Exercise goal:
Give the records again word for word. Leave every picture out.

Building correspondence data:

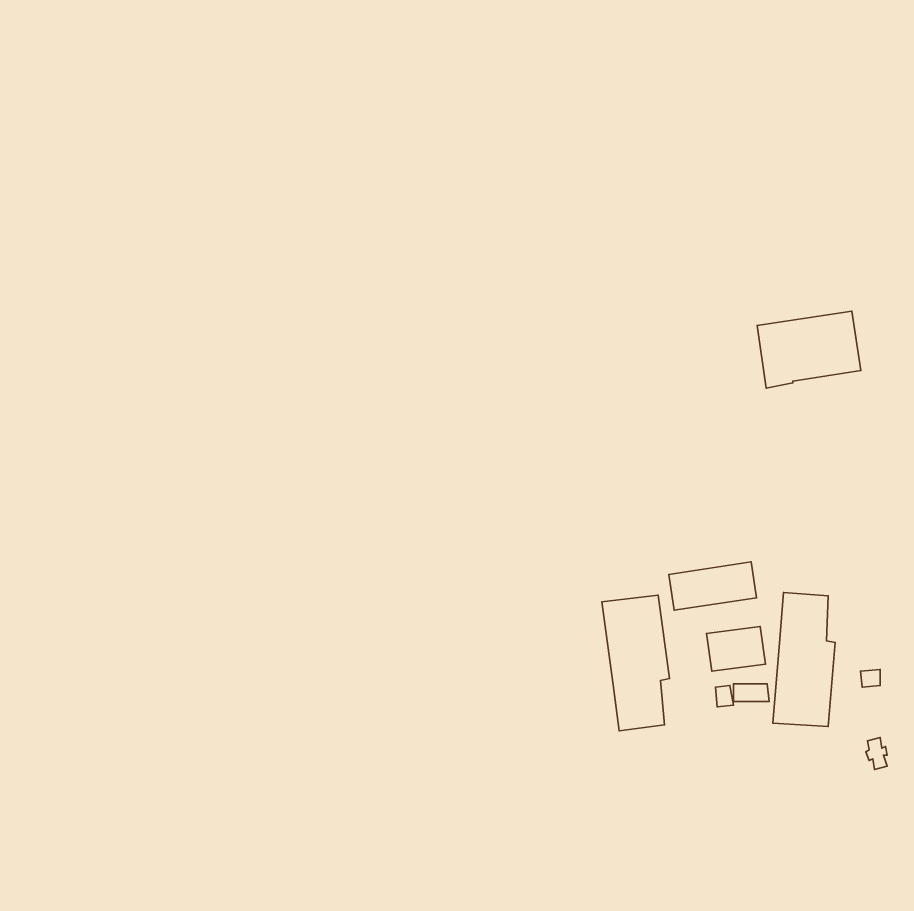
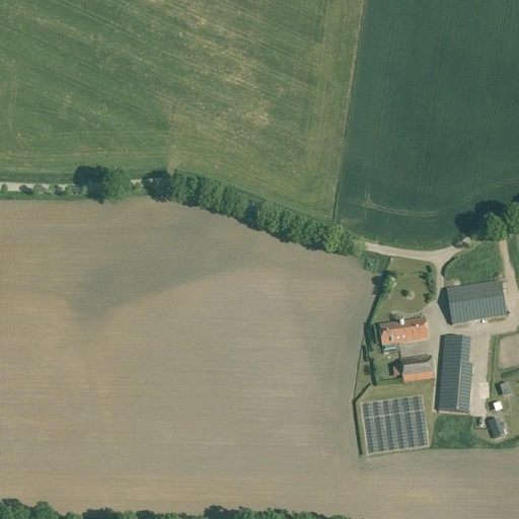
building: [757,311,861,388] -> [447,281,506,324]
building: [602,595,669,731] -> none

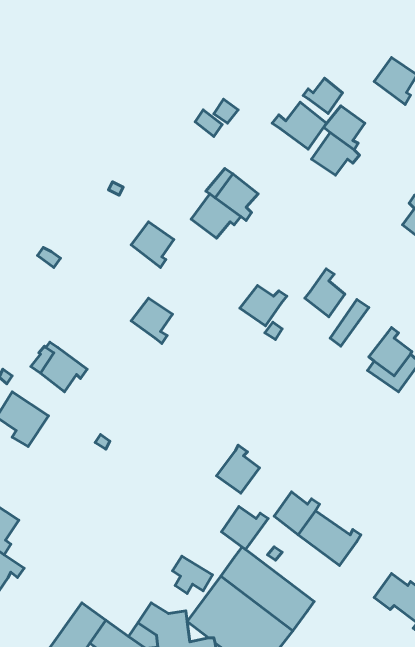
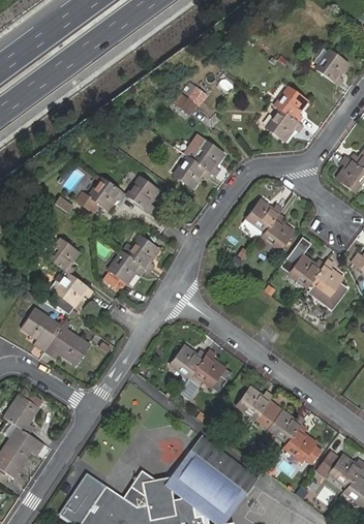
building: [303,78,343,114] -> none
building: [272,102,326,149] -> none
building: none -> [78,177,125,211]
building: [240,286,287,326] -> [244,199,280,230]
building: none -> [46,238,79,274]
building: none -> [101,251,144,291]
building: none -> [287,254,324,286]
building: none -> [46,327,89,365]
building: [222,507,268,549] -> [170,344,206,377]
building: none -> [283,424,318,463]

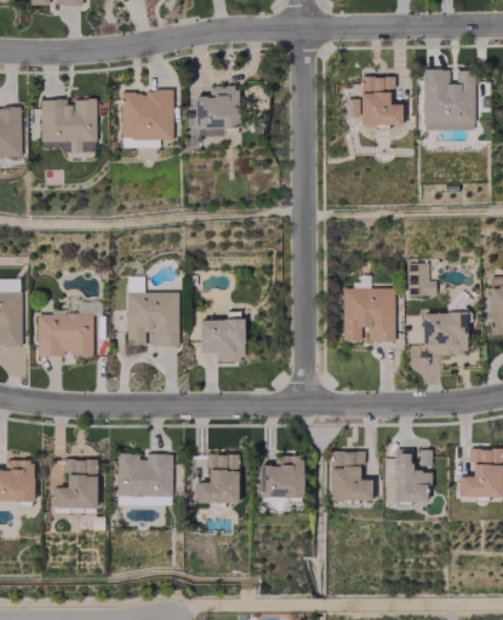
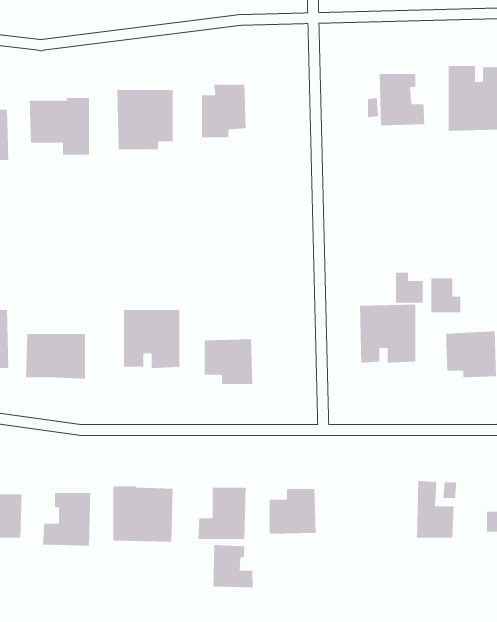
building: none -> [395,272,424,303]
building: [331,450,372,500] -> none
building: none -> [212,544,253,588]

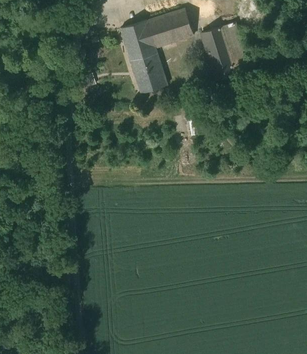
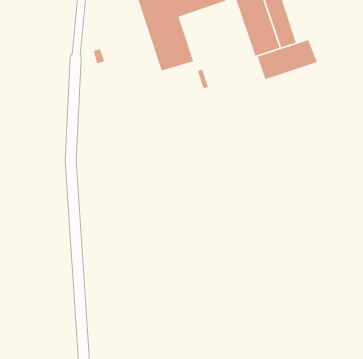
building: none -> [257,39,318,80]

Response below:
building: [757,311,861,388] -> [447,281,506,324]
building: [602,595,669,731] -> none

building: [303,78,343,114] -> none
building: [272,102,326,149] -> none
building: none -> [78,177,125,211]
building: [240,286,287,326] -> [244,199,280,230]
building: none -> [46,238,79,274]
building: none -> [101,251,144,291]
building: none -> [287,254,324,286]
building: none -> [46,327,89,365]
building: [222,507,268,549] -> [170,344,206,377]
building: none -> [283,424,318,463]

building: none -> [395,272,424,303]
building: [331,450,372,500] -> none
building: none -> [212,544,253,588]

building: none -> [257,39,318,80]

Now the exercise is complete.